> SOURCE DATA
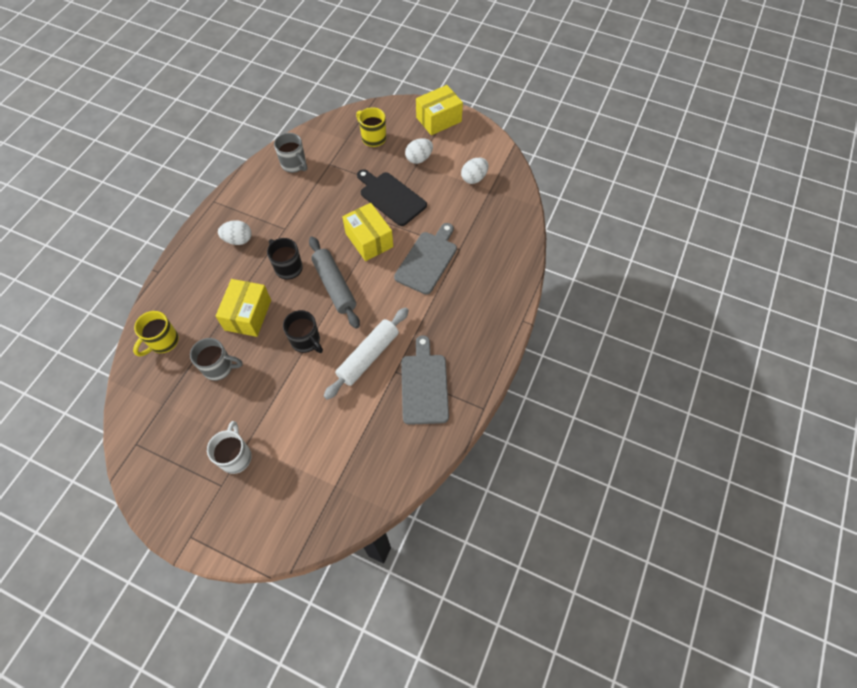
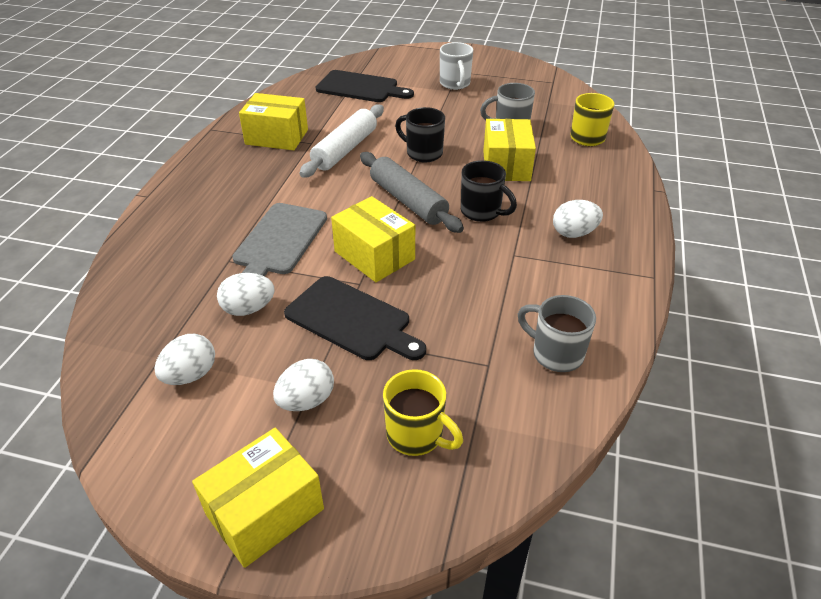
camera: 170 degrees right, 20 degrees down
(334, 465) = (360, 87): none -> black cutting board
(424, 385) = (277, 137): grey cutting board -> yellow box
(446, 212) = (248, 309): none -> white egg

> WORK TASK
Reproduce each line above that contains "board".

> ANSWER BOX
(334, 465) = (360, 87): none -> black cutting board
(424, 385) = (277, 137): grey cutting board -> yellow box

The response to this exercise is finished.